■ Task requirements ■
Whatever pictures the entries hold, omit them, and output exactly the lines from the one containing "ebony compact camera" through the final line.

BEGIN Listed entries

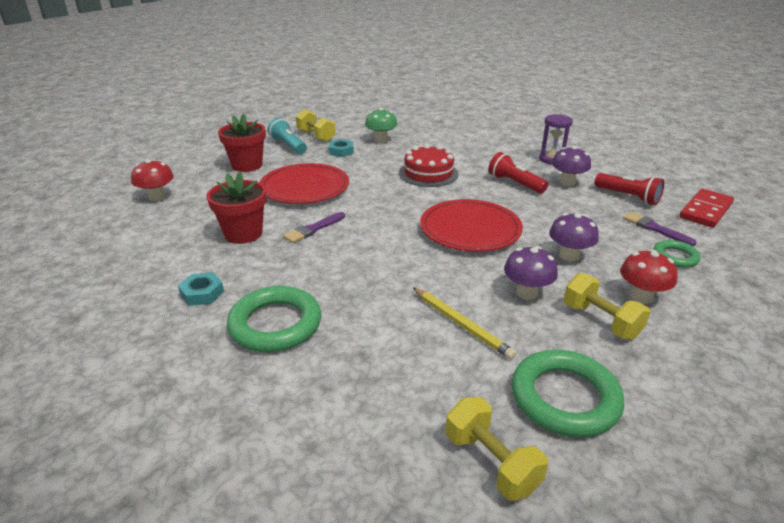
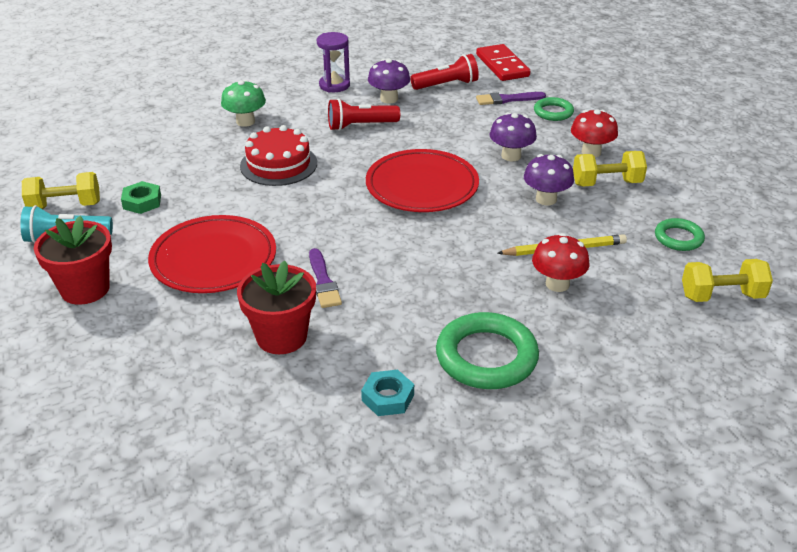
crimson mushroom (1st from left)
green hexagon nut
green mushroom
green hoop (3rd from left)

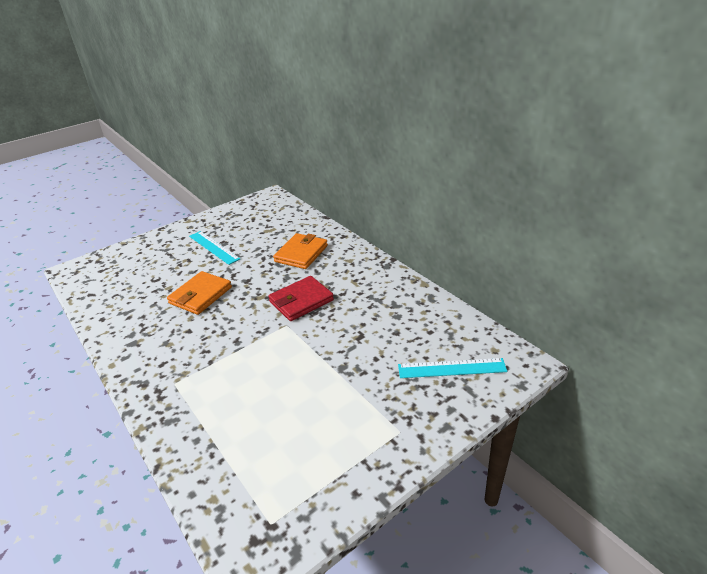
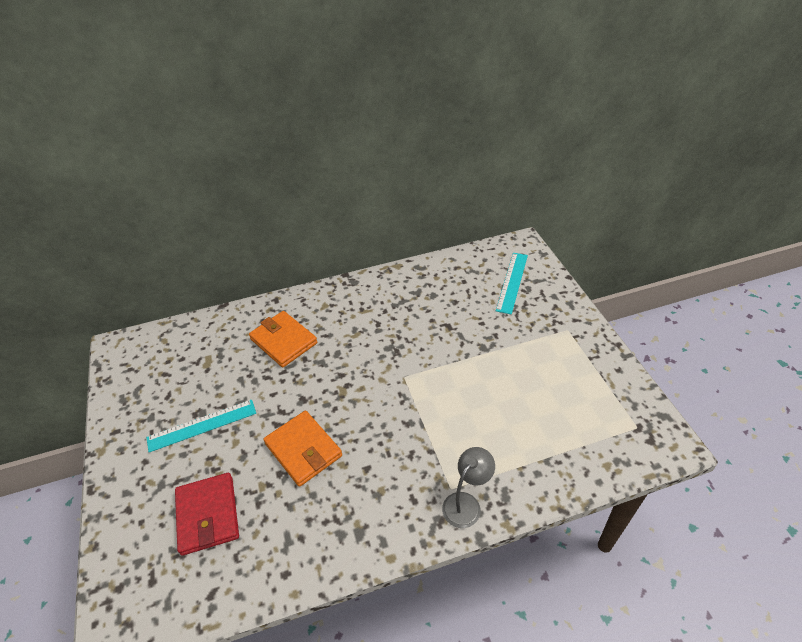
crimson billfold
gray reading lamp

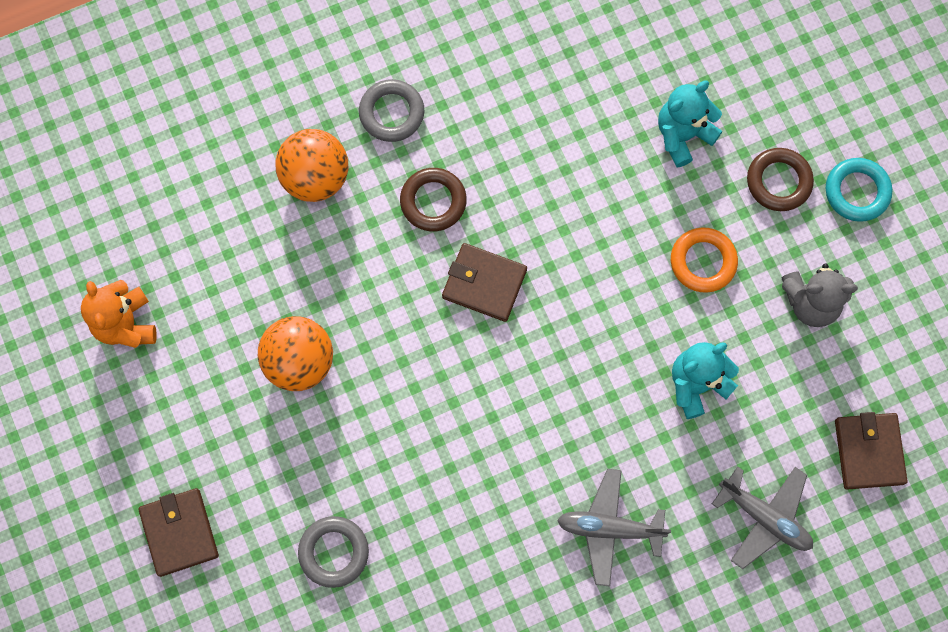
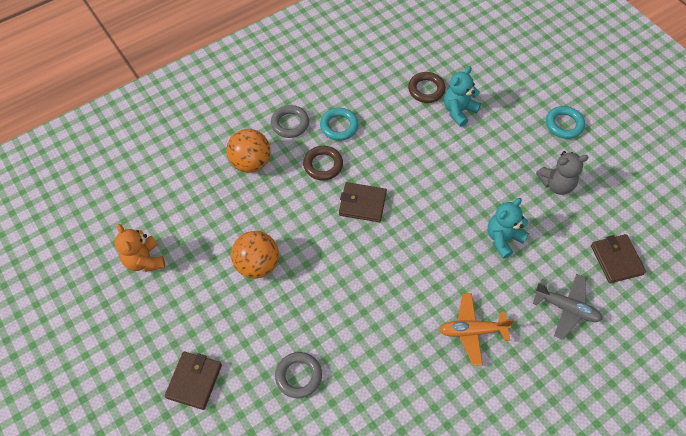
dark brown billfold (1st from left)
bright orange aeroplane
bright orange hoop
dark brown hoop (2nd from left)
turquoise hoop (1st from left)

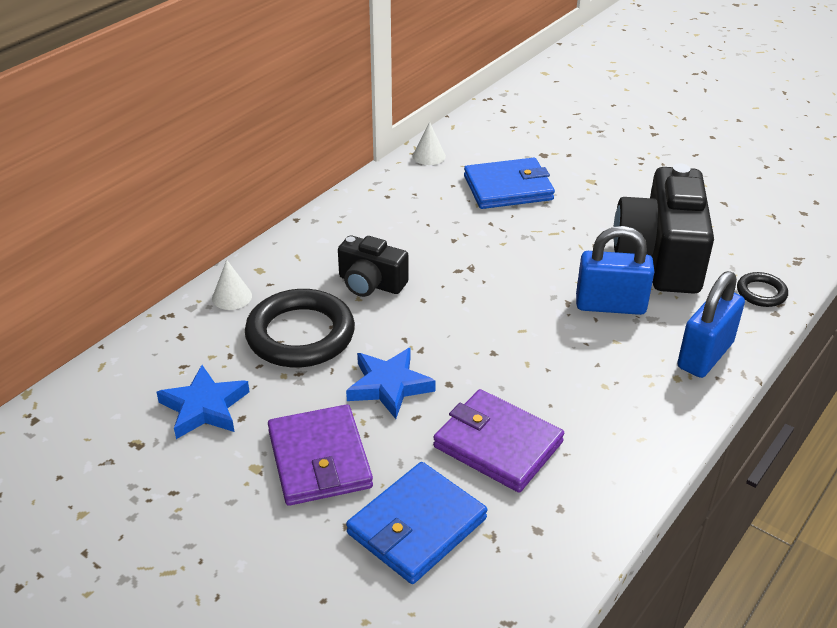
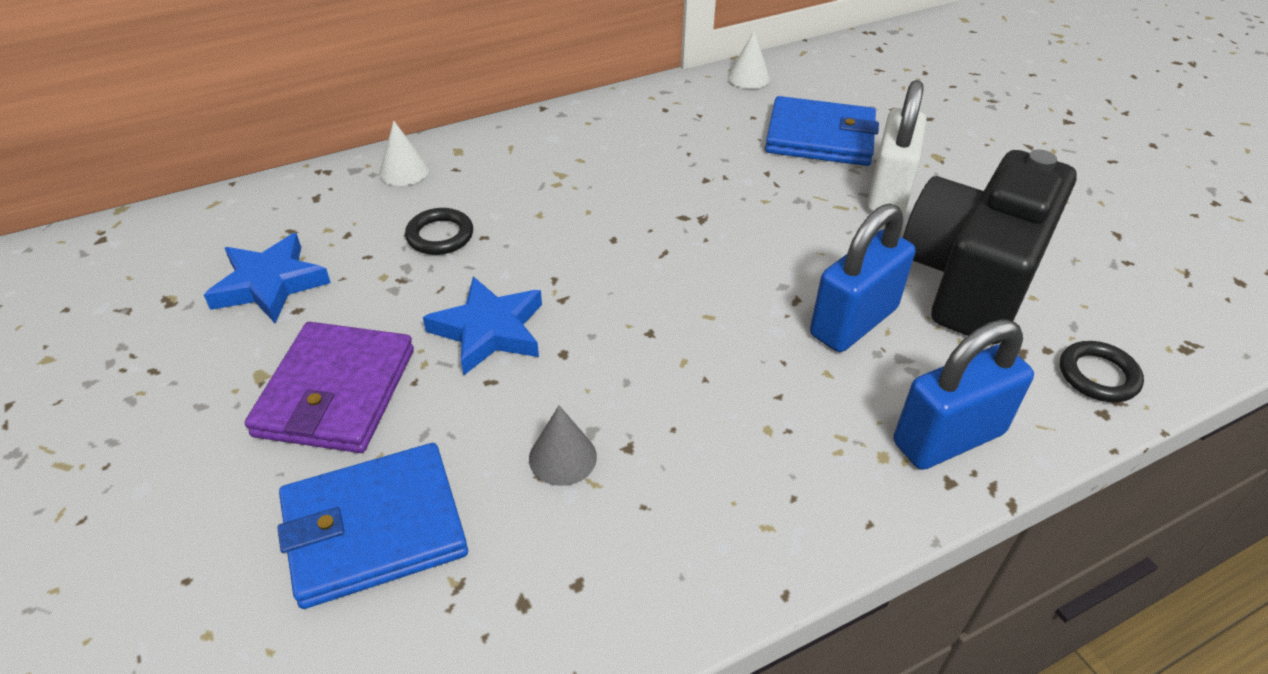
ebony hoop (1st from left)
ebony compact camera (1st from left in the first image)
gray cone shape
cobalt small lock (1st from left)
pure white small lock

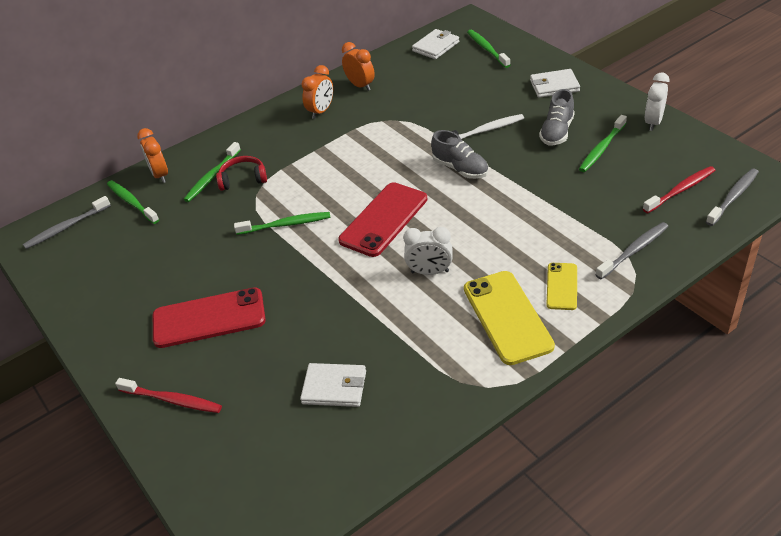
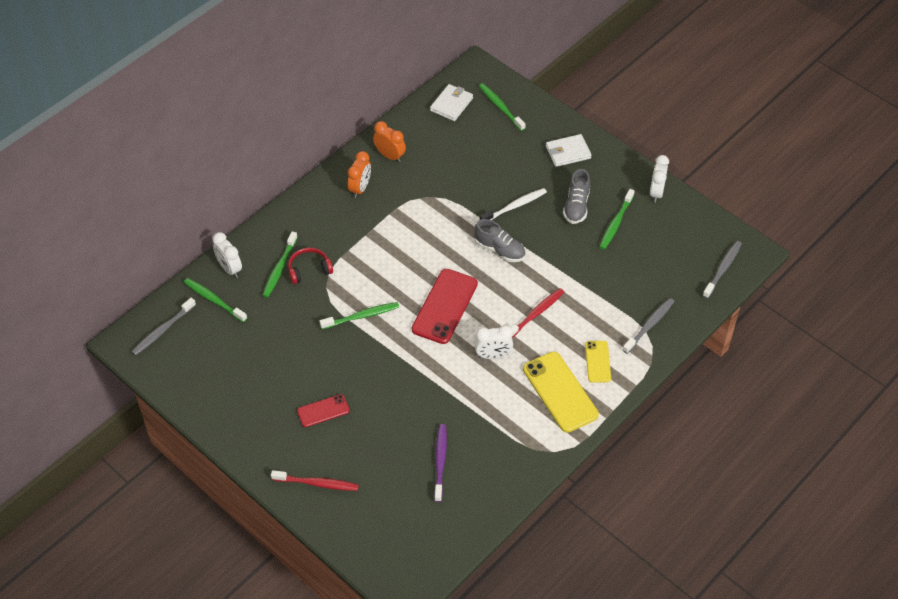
pure white alarm clock (1st from left)
crimson phone (1st from left)
purple dental brush
crimson dental brush (2nd from left)

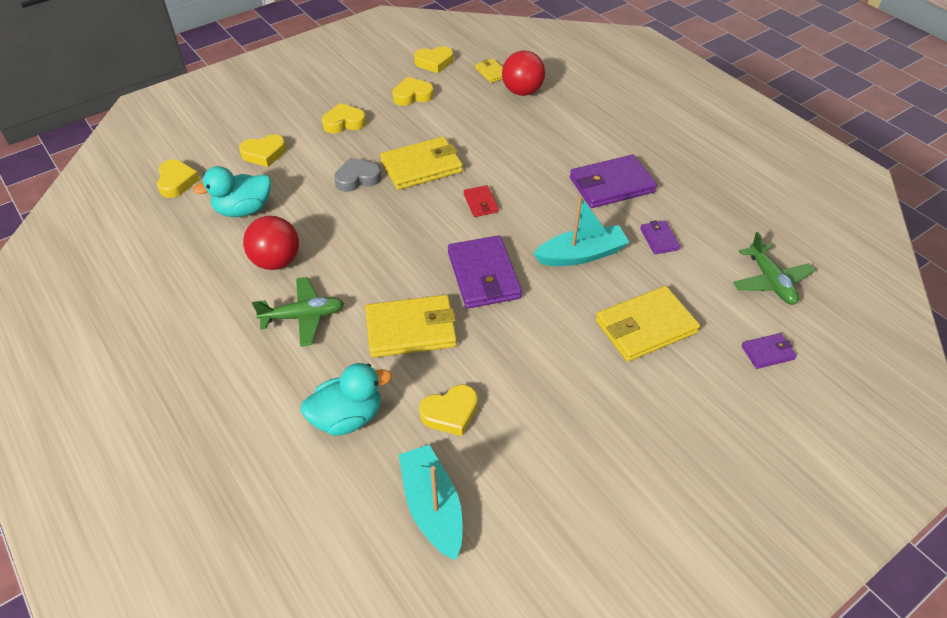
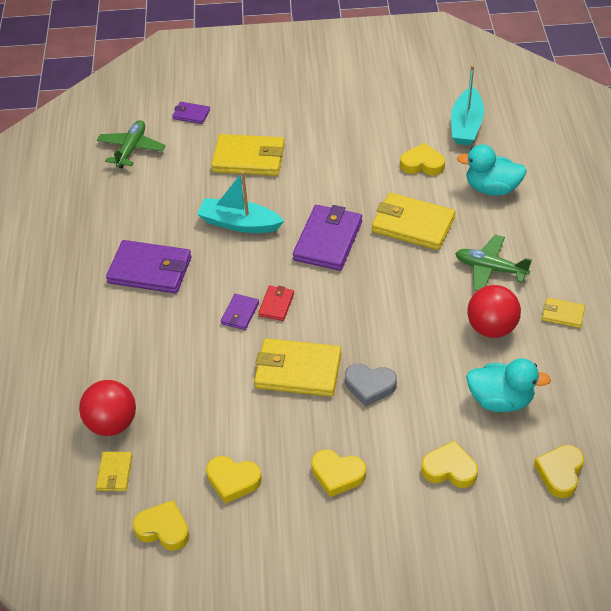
purple billfold (3rd from left)
golden billfold (5th from left)

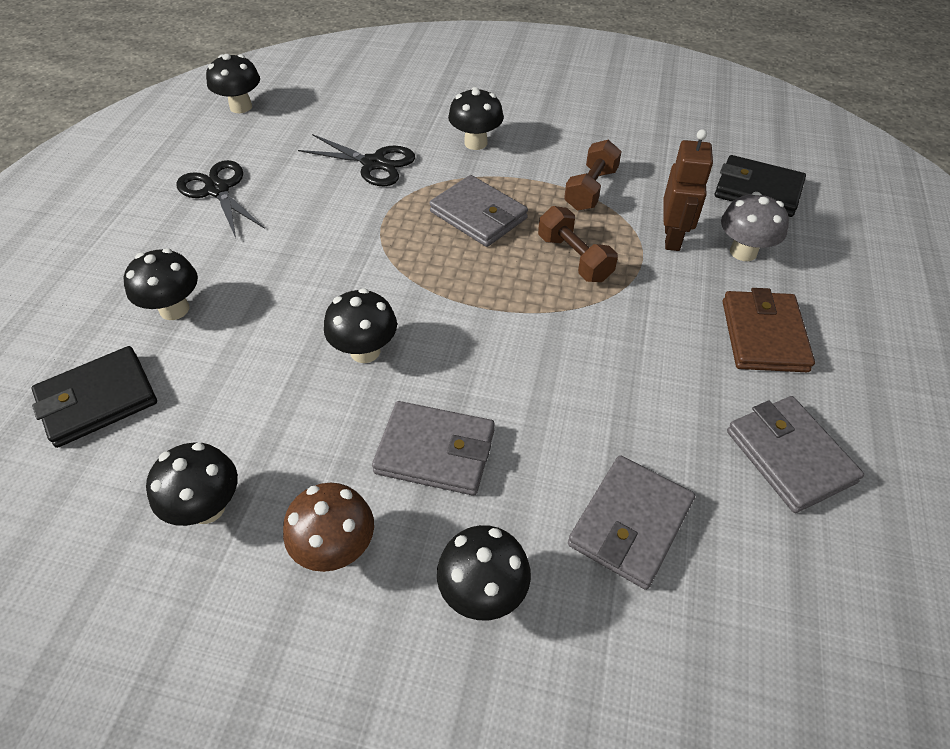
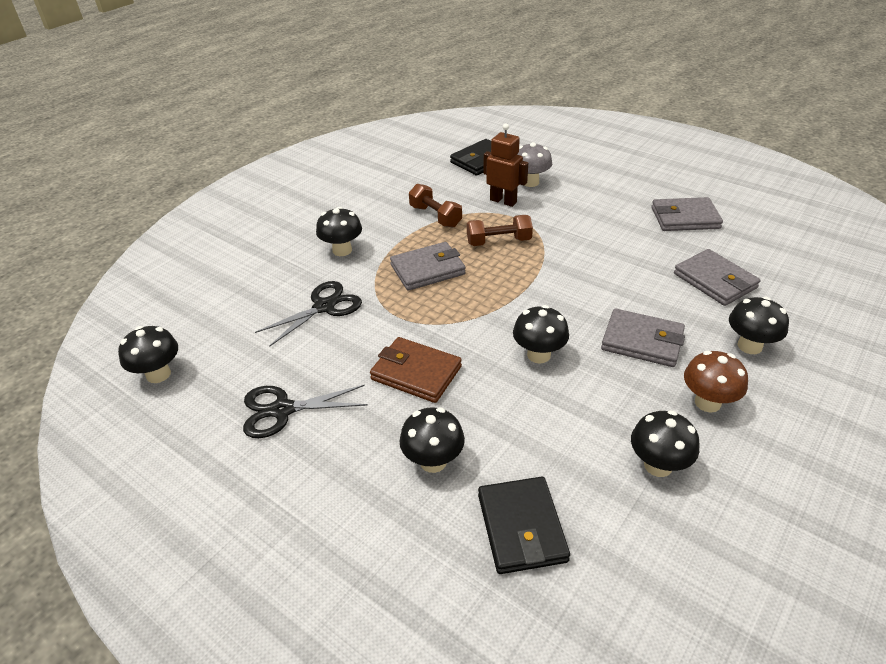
gray billfold (2nd from left)
dark brown billfold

END Listed entries

■ Task solution ■
ebony compact camera (1st from left in the first image)
gray cone shape
cobalt small lock (1st from left)
pure white small lock

pure white alarm clock (1st from left)
crimson phone (1st from left)
purple dental brush
crimson dental brush (2nd from left)

purple billfold (3rd from left)
golden billfold (5th from left)

gray billfold (2nd from left)
dark brown billfold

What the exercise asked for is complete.